Dataset records
※

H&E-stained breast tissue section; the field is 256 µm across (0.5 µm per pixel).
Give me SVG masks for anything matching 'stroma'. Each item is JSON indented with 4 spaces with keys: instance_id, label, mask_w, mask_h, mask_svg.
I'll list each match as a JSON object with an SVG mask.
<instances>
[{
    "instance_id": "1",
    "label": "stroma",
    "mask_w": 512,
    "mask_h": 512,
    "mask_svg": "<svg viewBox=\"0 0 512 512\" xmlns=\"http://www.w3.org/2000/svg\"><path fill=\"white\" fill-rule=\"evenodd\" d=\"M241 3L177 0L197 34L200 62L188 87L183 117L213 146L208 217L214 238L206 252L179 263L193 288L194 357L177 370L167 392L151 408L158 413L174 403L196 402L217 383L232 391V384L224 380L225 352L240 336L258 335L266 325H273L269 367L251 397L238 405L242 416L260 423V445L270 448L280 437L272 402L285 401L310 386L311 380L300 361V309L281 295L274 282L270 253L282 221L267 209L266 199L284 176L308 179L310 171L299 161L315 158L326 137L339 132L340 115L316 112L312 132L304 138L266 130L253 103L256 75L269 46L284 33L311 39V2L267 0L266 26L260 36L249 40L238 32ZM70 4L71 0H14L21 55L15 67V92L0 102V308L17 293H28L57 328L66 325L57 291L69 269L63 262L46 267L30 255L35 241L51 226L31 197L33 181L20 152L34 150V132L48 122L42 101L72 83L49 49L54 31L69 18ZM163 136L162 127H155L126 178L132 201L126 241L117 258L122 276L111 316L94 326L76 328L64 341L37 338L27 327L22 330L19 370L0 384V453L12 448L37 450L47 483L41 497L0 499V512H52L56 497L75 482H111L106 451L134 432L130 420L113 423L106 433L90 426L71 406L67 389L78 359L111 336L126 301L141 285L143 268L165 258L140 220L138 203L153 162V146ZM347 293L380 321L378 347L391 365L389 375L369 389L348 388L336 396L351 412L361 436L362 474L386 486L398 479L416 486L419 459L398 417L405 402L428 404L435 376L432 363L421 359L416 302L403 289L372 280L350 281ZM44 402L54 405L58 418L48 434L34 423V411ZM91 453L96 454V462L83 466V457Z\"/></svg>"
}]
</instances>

※

◆ **Written instruction**: Reproduce the records in full, exactly as written.

◆ **Exercise solution**:
H&E-stained breast tissue section; the field is 256 µm across (0.5 µm per pixel).
Give me SVG masks for anything matching 'stroma'. Each item is JSON indented with 4 spaces with keys: instance_id, label, mask_w, mask_h, mask_svg.
I'll list each match as a JSON object with an SVG mask.
<instances>
[{
    "instance_id": "1",
    "label": "stroma",
    "mask_w": 512,
    "mask_h": 512,
    "mask_svg": "<svg viewBox=\"0 0 512 512\" xmlns=\"http://www.w3.org/2000/svg\"><path fill=\"white\" fill-rule=\"evenodd\" d=\"M241 3L177 0L197 34L200 62L188 87L183 117L213 146L208 217L214 238L206 252L179 263L193 288L194 357L177 370L167 392L151 408L158 413L174 403L196 402L217 383L232 391V384L224 380L225 352L240 336L258 335L266 325H273L269 367L251 397L238 405L242 416L260 423V445L270 448L280 437L272 402L285 401L310 386L311 380L300 361V309L281 295L274 282L270 253L282 221L267 209L266 199L284 176L308 179L310 171L299 161L315 158L326 137L339 132L340 115L316 112L312 132L304 138L266 130L253 103L256 75L269 46L284 33L311 39V2L267 0L266 26L260 36L249 40L238 32ZM70 4L71 0H14L21 55L15 67V92L0 102V308L17 293H28L57 328L66 325L57 291L69 269L63 262L46 267L30 255L35 241L51 226L31 197L33 181L20 152L34 150V132L48 122L42 101L72 83L49 49L54 31L69 18ZM163 136L162 127H155L126 178L132 201L126 241L117 258L122 276L111 316L94 326L76 328L64 341L37 338L27 327L22 330L19 370L0 384V453L12 448L37 450L47 483L41 497L0 499V512H52L56 497L75 482H111L106 451L134 432L130 420L113 423L106 433L90 426L71 406L67 389L78 359L111 336L126 301L141 285L143 268L165 258L140 220L138 203L153 162V146ZM347 293L380 321L378 347L391 365L389 375L369 389L348 388L336 396L351 412L361 436L362 474L386 486L398 479L416 486L419 459L398 417L405 402L428 404L435 376L432 363L421 359L416 302L403 289L372 280L350 281ZM44 402L54 405L58 418L48 434L34 423V411ZM91 453L96 454V462L83 466V457Z\"/></svg>"
}]
</instances>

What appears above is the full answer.